--- Working data Enclosed Below ---

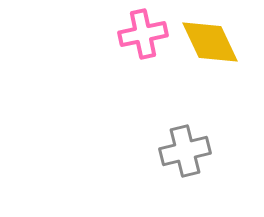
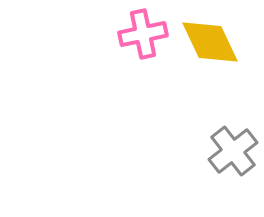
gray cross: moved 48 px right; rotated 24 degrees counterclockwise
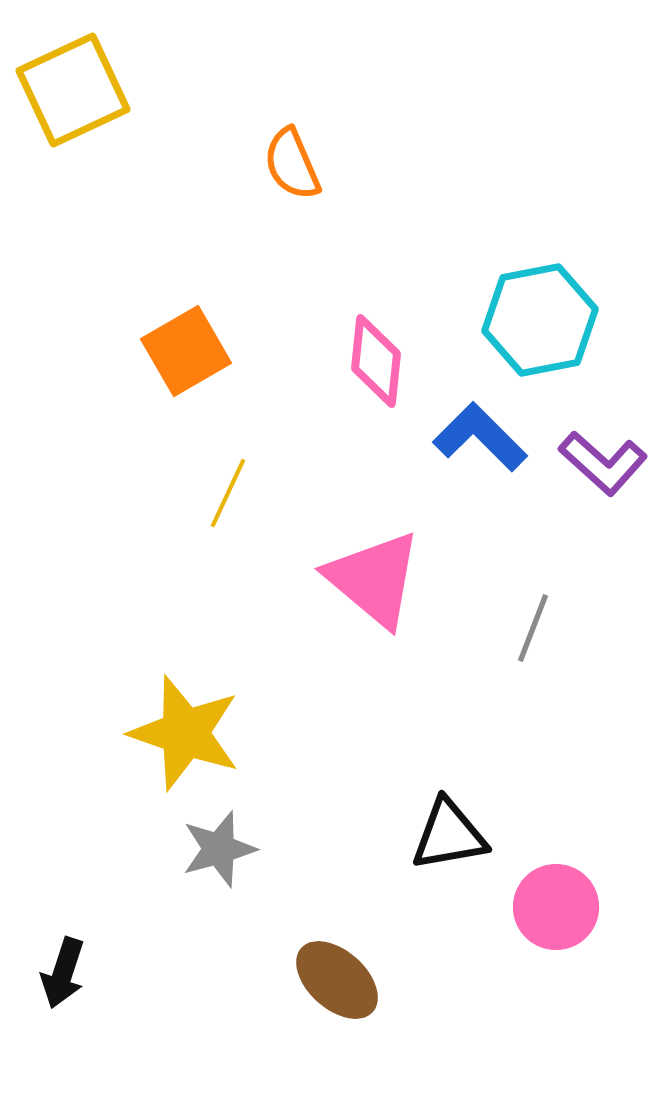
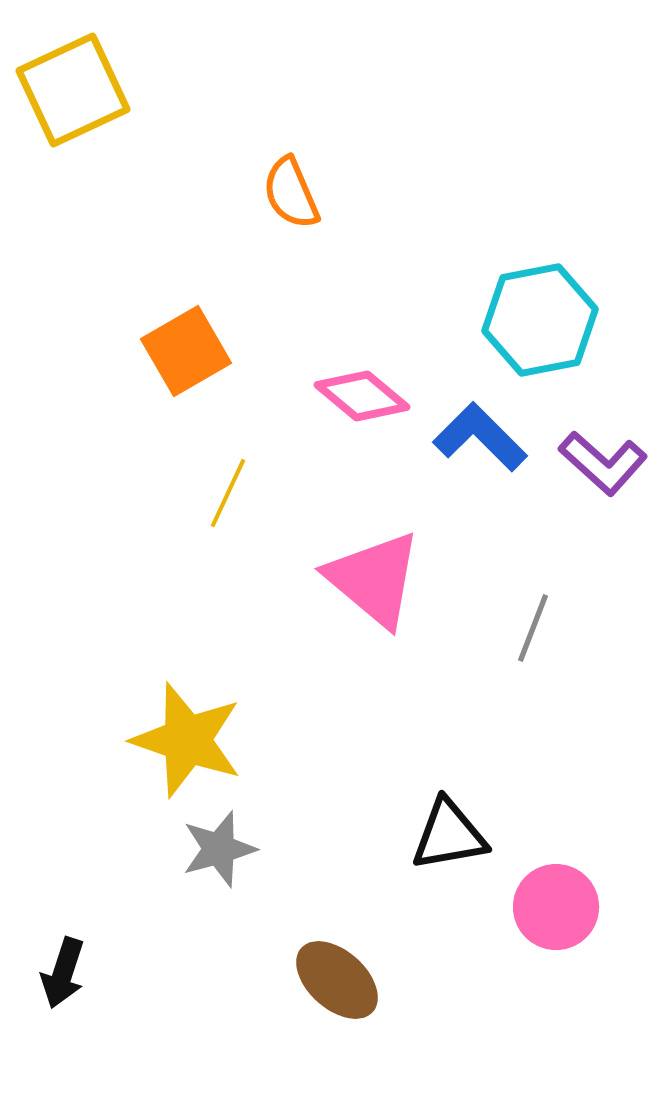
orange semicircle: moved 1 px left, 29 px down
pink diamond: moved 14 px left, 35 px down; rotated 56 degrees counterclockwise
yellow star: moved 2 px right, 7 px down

--- End of Enclosed Working data ---
--- Working data Enclosed Below ---

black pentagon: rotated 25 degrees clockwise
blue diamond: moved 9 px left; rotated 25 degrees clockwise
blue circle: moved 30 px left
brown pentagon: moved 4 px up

--- End of Enclosed Working data ---
--- Working data Enclosed Below ---

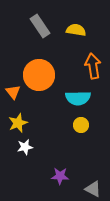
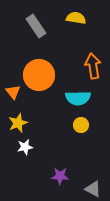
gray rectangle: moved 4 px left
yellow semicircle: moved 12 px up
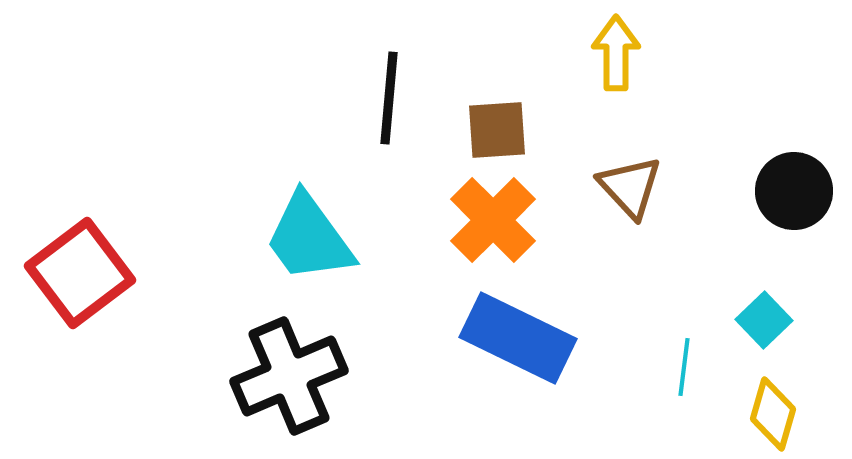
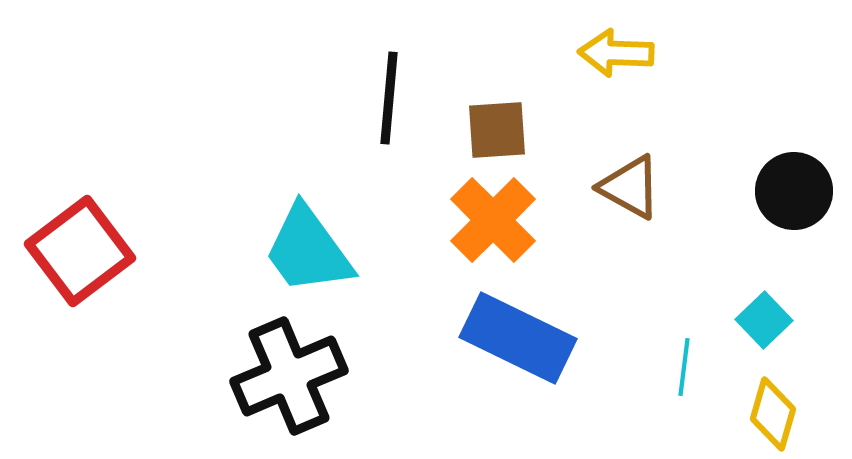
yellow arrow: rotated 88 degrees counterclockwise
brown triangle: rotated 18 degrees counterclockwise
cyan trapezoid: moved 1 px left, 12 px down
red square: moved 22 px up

--- End of Enclosed Working data ---

Within the data above, the span starting at the line containing "blue diamond: moved" and ending at the line containing "brown pentagon: moved 4 px up" is to be retyped exactly, with no other lines.

blue diamond: moved 9 px left; rotated 25 degrees clockwise
blue circle: moved 30 px left
brown pentagon: moved 4 px up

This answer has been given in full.